Recorded data Start Marker
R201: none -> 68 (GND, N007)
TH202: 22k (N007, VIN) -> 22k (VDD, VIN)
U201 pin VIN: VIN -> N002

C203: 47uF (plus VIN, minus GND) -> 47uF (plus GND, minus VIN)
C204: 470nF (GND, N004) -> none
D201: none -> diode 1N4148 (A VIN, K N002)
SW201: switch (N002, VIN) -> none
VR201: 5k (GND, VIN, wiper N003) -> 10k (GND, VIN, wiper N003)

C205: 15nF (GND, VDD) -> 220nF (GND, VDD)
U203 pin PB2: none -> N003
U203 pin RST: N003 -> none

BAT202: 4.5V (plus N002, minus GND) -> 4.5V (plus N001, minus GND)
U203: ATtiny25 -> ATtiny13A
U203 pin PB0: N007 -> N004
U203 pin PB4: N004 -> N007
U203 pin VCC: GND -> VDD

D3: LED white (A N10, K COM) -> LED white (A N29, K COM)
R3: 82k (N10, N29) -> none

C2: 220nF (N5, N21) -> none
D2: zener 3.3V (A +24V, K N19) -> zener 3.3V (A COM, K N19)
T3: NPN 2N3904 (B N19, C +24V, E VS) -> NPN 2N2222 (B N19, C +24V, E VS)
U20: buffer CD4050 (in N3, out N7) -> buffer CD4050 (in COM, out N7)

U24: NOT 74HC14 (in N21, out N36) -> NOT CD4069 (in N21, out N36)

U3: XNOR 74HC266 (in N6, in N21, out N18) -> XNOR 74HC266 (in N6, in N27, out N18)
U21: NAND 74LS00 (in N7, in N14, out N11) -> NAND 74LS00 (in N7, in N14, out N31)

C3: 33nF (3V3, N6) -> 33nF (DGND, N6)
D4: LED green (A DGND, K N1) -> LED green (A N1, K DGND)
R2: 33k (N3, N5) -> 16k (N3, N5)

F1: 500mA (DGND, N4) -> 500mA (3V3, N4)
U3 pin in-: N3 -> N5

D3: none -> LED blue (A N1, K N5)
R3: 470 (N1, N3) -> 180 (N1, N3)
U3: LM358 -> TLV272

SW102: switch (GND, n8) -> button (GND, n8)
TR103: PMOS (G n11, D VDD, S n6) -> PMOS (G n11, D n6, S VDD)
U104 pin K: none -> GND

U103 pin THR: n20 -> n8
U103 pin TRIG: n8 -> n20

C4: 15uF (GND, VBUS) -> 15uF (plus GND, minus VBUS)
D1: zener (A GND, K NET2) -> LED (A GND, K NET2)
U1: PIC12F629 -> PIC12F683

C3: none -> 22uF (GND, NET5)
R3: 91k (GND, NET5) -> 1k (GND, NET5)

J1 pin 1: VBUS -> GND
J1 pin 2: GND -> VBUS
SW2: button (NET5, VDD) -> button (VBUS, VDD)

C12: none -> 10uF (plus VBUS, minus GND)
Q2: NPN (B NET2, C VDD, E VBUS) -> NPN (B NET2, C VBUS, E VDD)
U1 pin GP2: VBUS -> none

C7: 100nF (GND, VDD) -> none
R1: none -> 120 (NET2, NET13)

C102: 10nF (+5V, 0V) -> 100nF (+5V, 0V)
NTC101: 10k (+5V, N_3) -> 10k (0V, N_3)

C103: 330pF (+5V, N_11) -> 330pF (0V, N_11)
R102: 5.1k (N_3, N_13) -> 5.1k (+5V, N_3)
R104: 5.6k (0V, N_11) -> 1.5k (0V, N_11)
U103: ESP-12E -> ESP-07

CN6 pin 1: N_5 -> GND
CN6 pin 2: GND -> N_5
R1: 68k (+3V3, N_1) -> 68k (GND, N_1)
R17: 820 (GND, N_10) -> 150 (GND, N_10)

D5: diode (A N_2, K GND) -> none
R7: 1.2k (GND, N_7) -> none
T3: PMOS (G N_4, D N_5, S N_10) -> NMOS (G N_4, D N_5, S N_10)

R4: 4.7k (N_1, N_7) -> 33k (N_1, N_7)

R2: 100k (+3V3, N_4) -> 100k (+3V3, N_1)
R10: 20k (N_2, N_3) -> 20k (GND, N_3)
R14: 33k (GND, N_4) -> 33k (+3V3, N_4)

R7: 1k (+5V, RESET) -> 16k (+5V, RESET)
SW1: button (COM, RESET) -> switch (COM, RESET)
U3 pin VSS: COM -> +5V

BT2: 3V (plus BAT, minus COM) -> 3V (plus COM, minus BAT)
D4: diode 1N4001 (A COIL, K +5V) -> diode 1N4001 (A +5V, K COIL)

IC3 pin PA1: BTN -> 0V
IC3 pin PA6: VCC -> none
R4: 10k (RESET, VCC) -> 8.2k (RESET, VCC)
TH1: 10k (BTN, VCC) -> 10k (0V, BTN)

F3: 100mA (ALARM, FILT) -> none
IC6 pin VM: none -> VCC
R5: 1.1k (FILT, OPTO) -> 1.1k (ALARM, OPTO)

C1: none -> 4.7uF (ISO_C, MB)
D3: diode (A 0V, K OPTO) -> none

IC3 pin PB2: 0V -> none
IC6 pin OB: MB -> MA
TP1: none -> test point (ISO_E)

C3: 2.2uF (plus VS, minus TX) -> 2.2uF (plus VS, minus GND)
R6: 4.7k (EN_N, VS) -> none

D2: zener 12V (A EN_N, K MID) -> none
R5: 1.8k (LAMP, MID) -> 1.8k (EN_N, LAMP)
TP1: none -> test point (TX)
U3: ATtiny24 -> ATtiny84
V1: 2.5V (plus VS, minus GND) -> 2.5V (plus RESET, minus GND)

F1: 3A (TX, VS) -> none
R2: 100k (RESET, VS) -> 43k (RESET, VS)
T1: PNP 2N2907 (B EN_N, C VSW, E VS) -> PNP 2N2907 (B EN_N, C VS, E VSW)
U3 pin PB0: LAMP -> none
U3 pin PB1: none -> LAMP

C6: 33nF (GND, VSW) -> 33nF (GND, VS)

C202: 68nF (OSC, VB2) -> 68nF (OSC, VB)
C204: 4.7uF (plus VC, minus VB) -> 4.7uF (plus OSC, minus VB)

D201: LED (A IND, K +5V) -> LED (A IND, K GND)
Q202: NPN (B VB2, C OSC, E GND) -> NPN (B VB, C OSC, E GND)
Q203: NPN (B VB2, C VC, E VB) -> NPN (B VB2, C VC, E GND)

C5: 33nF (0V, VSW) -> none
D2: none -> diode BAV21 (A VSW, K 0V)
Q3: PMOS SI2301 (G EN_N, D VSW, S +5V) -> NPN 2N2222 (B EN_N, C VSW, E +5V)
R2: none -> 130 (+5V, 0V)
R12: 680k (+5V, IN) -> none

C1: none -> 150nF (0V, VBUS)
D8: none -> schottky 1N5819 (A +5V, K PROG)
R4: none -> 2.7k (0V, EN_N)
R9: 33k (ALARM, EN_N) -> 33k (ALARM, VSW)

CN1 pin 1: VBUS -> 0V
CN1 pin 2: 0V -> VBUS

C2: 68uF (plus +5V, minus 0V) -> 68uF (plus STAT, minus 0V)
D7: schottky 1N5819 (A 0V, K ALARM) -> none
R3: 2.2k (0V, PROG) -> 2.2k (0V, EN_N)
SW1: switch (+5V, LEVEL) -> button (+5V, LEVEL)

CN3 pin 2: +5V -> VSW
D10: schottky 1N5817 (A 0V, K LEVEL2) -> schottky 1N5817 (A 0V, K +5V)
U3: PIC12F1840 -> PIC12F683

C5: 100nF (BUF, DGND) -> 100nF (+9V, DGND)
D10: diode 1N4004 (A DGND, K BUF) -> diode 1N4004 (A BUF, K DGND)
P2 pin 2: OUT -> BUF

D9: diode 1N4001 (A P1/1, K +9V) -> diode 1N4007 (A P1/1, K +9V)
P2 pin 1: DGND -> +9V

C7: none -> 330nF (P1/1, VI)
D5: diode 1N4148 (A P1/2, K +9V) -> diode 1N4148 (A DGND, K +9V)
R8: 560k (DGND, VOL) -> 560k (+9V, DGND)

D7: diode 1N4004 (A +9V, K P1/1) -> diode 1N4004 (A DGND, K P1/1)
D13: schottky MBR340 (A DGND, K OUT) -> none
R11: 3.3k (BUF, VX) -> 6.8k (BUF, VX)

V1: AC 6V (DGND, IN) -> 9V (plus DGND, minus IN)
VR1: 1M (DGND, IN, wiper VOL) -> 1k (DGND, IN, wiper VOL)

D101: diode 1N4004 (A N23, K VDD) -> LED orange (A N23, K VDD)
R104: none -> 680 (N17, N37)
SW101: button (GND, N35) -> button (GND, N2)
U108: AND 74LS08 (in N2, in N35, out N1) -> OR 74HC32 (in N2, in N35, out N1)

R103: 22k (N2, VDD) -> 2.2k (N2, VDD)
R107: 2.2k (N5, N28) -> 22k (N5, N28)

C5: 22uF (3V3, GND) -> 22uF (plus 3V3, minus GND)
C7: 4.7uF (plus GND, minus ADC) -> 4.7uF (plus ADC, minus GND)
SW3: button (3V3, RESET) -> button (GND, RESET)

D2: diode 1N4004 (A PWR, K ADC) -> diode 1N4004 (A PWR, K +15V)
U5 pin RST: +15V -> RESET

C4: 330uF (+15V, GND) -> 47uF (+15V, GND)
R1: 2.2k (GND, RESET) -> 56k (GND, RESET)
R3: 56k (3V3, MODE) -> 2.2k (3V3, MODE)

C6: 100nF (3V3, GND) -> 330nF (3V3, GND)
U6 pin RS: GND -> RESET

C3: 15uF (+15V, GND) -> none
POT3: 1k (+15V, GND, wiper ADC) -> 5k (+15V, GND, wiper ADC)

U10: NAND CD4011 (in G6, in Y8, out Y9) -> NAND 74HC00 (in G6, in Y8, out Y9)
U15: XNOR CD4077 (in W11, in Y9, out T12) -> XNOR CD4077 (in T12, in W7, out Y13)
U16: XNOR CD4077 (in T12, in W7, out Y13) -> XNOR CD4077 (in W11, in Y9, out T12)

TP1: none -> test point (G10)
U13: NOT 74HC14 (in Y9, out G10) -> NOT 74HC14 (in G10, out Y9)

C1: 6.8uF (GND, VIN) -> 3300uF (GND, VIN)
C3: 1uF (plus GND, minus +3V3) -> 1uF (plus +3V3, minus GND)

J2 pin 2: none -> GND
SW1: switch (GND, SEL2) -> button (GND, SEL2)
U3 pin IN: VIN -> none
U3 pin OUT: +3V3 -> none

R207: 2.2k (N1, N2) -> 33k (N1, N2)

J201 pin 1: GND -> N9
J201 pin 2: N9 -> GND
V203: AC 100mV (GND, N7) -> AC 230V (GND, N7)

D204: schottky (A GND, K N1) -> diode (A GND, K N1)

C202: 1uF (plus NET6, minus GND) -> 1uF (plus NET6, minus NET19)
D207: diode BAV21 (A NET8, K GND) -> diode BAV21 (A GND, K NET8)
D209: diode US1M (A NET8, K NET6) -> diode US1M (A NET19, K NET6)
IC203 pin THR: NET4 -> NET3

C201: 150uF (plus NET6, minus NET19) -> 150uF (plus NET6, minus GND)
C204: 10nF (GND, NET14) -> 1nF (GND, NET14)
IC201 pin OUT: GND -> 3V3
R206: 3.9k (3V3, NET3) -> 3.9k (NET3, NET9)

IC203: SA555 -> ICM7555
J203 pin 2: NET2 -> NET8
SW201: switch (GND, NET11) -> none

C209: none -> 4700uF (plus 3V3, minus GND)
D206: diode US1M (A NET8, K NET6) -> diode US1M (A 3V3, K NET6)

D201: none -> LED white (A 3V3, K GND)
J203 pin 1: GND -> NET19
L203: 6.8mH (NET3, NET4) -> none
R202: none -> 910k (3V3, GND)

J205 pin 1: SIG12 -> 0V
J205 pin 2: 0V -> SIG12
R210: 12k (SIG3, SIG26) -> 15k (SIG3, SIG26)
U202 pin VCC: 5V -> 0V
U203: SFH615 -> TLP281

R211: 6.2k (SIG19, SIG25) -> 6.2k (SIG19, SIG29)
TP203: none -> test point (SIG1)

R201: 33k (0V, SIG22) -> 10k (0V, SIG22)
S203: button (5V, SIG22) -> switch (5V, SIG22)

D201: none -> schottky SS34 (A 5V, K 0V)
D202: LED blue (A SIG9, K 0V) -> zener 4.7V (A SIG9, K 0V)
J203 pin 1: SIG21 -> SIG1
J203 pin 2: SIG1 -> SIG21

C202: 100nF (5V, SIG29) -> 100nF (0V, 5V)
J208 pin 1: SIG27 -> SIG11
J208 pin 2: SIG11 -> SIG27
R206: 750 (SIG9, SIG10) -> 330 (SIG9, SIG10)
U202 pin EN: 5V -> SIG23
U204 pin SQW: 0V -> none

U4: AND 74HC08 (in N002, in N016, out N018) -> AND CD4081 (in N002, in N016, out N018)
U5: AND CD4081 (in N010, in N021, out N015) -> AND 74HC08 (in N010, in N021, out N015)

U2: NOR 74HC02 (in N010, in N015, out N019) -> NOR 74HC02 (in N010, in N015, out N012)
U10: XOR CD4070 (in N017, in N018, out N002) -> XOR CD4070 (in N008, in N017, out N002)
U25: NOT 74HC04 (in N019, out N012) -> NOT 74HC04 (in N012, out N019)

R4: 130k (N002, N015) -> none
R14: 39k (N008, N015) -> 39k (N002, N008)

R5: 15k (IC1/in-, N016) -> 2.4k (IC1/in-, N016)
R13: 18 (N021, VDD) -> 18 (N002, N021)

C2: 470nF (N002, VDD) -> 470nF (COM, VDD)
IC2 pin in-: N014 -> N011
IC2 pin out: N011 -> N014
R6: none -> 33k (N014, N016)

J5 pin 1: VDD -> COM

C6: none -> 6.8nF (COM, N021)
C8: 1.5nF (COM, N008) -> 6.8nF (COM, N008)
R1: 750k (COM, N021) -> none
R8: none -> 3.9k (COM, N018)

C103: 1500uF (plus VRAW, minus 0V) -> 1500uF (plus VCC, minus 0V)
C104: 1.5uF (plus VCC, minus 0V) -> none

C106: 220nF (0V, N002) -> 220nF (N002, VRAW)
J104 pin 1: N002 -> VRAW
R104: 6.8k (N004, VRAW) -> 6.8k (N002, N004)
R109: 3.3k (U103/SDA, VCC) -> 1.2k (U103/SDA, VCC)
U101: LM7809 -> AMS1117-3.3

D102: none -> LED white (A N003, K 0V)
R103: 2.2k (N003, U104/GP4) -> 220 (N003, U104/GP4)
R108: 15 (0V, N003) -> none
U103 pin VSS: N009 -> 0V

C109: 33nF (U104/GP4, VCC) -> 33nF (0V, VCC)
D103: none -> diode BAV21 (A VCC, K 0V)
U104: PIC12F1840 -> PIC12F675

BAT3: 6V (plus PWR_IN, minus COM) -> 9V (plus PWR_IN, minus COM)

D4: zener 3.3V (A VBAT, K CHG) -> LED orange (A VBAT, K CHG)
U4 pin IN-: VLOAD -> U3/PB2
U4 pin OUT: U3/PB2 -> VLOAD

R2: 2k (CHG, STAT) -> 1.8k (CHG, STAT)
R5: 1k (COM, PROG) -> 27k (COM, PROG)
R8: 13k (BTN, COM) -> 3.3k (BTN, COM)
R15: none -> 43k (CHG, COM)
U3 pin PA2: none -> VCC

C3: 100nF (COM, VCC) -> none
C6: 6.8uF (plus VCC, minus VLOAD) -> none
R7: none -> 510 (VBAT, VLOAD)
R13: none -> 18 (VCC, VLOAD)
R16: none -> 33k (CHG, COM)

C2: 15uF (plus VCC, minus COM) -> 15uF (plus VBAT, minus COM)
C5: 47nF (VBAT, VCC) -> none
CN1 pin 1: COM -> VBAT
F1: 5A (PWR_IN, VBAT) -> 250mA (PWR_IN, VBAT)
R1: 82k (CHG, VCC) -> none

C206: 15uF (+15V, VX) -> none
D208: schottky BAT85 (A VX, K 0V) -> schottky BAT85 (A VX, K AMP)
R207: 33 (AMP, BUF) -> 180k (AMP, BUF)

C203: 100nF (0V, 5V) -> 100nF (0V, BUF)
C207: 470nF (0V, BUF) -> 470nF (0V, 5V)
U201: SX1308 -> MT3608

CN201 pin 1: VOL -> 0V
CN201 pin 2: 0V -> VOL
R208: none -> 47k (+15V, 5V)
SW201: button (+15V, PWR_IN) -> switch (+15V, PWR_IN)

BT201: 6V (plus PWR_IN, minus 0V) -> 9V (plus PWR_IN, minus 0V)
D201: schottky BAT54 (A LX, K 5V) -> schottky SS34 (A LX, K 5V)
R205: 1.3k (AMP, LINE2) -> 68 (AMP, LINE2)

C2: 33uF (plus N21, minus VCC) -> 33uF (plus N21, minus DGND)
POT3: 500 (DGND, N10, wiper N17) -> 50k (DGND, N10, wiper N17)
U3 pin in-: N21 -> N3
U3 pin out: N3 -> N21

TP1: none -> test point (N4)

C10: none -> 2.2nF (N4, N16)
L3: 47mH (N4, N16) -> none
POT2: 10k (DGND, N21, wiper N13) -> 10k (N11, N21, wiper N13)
Recorded data End Marker
:: Problem ::
Could you restate, word for word, the lines above from the one with "IC3 pin PA1: BTN -> 0V" to the one with "D3: diode (A 0V, K OPTO) -> none", both included?

:: Task result ::
IC3 pin PA1: BTN -> 0V
IC3 pin PA6: VCC -> none
R4: 10k (RESET, VCC) -> 8.2k (RESET, VCC)
TH1: 10k (BTN, VCC) -> 10k (0V, BTN)

F3: 100mA (ALARM, FILT) -> none
IC6 pin VM: none -> VCC
R5: 1.1k (FILT, OPTO) -> 1.1k (ALARM, OPTO)

C1: none -> 4.7uF (ISO_C, MB)
D3: diode (A 0V, K OPTO) -> none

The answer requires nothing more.